### Description of the task:
Copy out every one of the rows below exactly as it appears, with nothing changed, added, or left out.

### Data entries:
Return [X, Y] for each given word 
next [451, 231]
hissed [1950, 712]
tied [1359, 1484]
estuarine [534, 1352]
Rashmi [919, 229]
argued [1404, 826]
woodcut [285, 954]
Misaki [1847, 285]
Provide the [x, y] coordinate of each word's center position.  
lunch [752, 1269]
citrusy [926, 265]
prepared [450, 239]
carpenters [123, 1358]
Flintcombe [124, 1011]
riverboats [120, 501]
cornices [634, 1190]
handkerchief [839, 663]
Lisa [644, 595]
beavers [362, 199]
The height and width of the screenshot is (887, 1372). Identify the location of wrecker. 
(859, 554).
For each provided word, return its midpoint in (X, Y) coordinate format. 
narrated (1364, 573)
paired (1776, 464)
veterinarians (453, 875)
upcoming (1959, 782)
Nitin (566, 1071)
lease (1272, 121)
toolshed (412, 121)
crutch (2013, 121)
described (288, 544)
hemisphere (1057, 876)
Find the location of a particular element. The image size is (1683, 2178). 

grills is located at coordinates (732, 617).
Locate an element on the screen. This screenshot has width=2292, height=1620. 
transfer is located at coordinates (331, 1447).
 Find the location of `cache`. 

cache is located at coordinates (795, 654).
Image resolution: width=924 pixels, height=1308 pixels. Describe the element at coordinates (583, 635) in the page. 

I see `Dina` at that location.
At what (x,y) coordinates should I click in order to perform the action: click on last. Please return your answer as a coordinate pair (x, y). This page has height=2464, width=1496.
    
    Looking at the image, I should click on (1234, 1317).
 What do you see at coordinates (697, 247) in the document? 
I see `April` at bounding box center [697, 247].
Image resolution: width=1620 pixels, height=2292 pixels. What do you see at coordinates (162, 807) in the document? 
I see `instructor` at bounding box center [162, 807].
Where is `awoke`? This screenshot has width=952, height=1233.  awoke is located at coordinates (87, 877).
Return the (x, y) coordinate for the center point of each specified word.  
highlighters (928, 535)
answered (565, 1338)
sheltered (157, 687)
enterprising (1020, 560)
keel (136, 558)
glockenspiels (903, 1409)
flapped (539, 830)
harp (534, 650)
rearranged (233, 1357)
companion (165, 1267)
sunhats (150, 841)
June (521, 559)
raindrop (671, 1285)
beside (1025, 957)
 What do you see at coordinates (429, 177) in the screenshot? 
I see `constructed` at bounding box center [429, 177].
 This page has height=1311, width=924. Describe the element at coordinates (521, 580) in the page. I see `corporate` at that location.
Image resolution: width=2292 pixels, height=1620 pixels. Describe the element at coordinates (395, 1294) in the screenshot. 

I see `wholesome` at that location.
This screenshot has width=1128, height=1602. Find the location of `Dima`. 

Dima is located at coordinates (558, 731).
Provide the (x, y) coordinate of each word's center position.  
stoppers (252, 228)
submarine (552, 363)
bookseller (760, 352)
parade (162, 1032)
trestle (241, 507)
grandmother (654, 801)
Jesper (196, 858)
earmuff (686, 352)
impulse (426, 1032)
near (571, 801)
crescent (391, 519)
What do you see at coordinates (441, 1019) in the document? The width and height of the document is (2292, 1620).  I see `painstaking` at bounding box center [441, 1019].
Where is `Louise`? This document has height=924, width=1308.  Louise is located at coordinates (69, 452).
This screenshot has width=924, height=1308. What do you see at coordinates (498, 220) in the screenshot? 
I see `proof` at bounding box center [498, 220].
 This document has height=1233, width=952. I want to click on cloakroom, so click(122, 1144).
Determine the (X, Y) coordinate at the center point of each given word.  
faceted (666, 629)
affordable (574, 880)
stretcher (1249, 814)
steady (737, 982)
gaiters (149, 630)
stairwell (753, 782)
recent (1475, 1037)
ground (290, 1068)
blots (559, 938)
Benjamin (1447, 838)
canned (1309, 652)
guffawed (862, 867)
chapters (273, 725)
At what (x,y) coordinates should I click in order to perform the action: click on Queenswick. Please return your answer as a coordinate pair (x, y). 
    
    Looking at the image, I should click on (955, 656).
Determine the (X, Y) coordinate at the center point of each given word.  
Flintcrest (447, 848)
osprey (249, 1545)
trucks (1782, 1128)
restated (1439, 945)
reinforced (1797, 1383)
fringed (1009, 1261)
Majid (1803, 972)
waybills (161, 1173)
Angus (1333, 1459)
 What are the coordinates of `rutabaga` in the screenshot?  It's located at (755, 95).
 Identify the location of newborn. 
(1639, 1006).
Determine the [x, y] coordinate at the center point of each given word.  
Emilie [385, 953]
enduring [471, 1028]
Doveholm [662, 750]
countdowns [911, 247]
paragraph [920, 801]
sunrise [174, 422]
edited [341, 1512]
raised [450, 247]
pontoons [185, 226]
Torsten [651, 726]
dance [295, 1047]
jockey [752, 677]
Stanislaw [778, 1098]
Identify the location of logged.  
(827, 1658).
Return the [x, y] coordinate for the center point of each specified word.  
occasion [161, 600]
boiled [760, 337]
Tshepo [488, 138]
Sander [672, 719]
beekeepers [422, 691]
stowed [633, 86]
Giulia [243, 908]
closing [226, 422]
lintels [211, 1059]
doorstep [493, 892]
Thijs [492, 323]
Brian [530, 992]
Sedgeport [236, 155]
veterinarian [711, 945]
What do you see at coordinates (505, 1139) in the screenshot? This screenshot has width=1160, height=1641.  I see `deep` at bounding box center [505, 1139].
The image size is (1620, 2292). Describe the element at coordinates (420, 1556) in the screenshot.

### Written solution:
Return [X, Y] for each given word 
next [451, 231]
hissed [1950, 712]
tied [1359, 1484]
estuarine [534, 1352]
Rashmi [919, 229]
argued [1404, 826]
woodcut [285, 954]
Misaki [1847, 285]
Provide the [x, y] coordinate of each word's center position.  
lunch [752, 1269]
citrusy [926, 265]
prepared [450, 239]
carpenters [123, 1358]
Flintcombe [124, 1011]
riverboats [120, 501]
cornices [634, 1190]
handkerchief [839, 663]
Lisa [644, 595]
beavers [362, 199]
The height and width of the screenshot is (887, 1372). Identify the location of wrecker. 
(859, 554).
For each provided word, return its midpoint in (X, Y) coordinate format. 
narrated (1364, 573)
paired (1776, 464)
veterinarians (453, 875)
upcoming (1959, 782)
Nitin (566, 1071)
lease (1272, 121)
toolshed (412, 121)
crutch (2013, 121)
described (288, 544)
hemisphere (1057, 876)
Find the location of a particular element. The image size is (1683, 2178). 

grills is located at coordinates (732, 617).
Locate an element on the screen. This screenshot has width=2292, height=1620. 
transfer is located at coordinates (331, 1447).
 Find the location of `cache`. 

cache is located at coordinates (795, 654).
Image resolution: width=924 pixels, height=1308 pixels. Describe the element at coordinates (583, 635) in the page. 

I see `Dina` at that location.
At what (x,y) coordinates should I click in order to perform the action: click on last. Please return your answer as a coordinate pair (x, y). This page has height=2464, width=1496.
    
    Looking at the image, I should click on (1234, 1317).
 What do you see at coordinates (697, 247) in the document? 
I see `April` at bounding box center [697, 247].
Image resolution: width=1620 pixels, height=2292 pixels. What do you see at coordinates (162, 807) in the document? 
I see `instructor` at bounding box center [162, 807].
Where is `awoke`? This screenshot has width=952, height=1233.  awoke is located at coordinates (87, 877).
Return the (x, y) coordinate for the center point of each specified word.  
highlighters (928, 535)
answered (565, 1338)
sheltered (157, 687)
enterprising (1020, 560)
keel (136, 558)
glockenspiels (903, 1409)
flapped (539, 830)
harp (534, 650)
rearranged (233, 1357)
companion (165, 1267)
sunhats (150, 841)
June (521, 559)
raindrop (671, 1285)
beside (1025, 957)
 What do you see at coordinates (429, 177) in the screenshot? 
I see `constructed` at bounding box center [429, 177].
 This page has height=1311, width=924. Describe the element at coordinates (521, 580) in the page. I see `corporate` at that location.
Image resolution: width=2292 pixels, height=1620 pixels. Describe the element at coordinates (395, 1294) in the screenshot. 

I see `wholesome` at that location.
This screenshot has width=1128, height=1602. Find the location of `Dima`. 

Dima is located at coordinates (558, 731).
Provide the (x, y) coordinate of each word's center position.  
stoppers (252, 228)
submarine (552, 363)
bookseller (760, 352)
parade (162, 1032)
trestle (241, 507)
grandmother (654, 801)
Jesper (196, 858)
earmuff (686, 352)
impulse (426, 1032)
near (571, 801)
crescent (391, 519)
What do you see at coordinates (441, 1019) in the document? The width and height of the document is (2292, 1620).  I see `painstaking` at bounding box center [441, 1019].
Where is `Louise`? This document has height=924, width=1308.  Louise is located at coordinates (69, 452).
This screenshot has width=924, height=1308. What do you see at coordinates (498, 220) in the screenshot? 
I see `proof` at bounding box center [498, 220].
 This document has height=1233, width=952. I want to click on cloakroom, so click(122, 1144).
Determine the (X, Y) coordinate at the center point of each given word.  
faceted (666, 629)
affordable (574, 880)
stretcher (1249, 814)
steady (737, 982)
gaiters (149, 630)
stairwell (753, 782)
recent (1475, 1037)
ground (290, 1068)
blots (559, 938)
Benjamin (1447, 838)
canned (1309, 652)
guffawed (862, 867)
chapters (273, 725)
At what (x,y) coordinates should I click in order to perform the action: click on Queenswick. Please return your answer as a coordinate pair (x, y). 
    
    Looking at the image, I should click on (955, 656).
Determine the (X, Y) coordinate at the center point of each given word.  
Flintcrest (447, 848)
osprey (249, 1545)
trucks (1782, 1128)
restated (1439, 945)
reinforced (1797, 1383)
fringed (1009, 1261)
Majid (1803, 972)
waybills (161, 1173)
Angus (1333, 1459)
 What are the coordinates of `rutabaga` in the screenshot?  It's located at (755, 95).
 Identify the location of newborn. 
(1639, 1006).
Determine the [x, y] coordinate at the center point of each given word.  
Emilie [385, 953]
enduring [471, 1028]
Doveholm [662, 750]
countdowns [911, 247]
paragraph [920, 801]
sunrise [174, 422]
edited [341, 1512]
raised [450, 247]
pontoons [185, 226]
Torsten [651, 726]
dance [295, 1047]
jockey [752, 677]
Stanislaw [778, 1098]
Identify the location of logged.  
(827, 1658).
Return the [x, y] coordinate for the center point of each specified word.  
occasion [161, 600]
boiled [760, 337]
Tshepo [488, 138]
Sander [672, 719]
beekeepers [422, 691]
stowed [633, 86]
Giulia [243, 908]
closing [226, 422]
lintels [211, 1059]
doorstep [493, 892]
Thijs [492, 323]
Brian [530, 992]
Sedgeport [236, 155]
veterinarian [711, 945]
What do you see at coordinates (505, 1139) in the screenshot? This screenshot has width=1160, height=1641.  I see `deep` at bounding box center [505, 1139].
The image size is (1620, 2292). Describe the element at coordinates (420, 1556) in the screenshot.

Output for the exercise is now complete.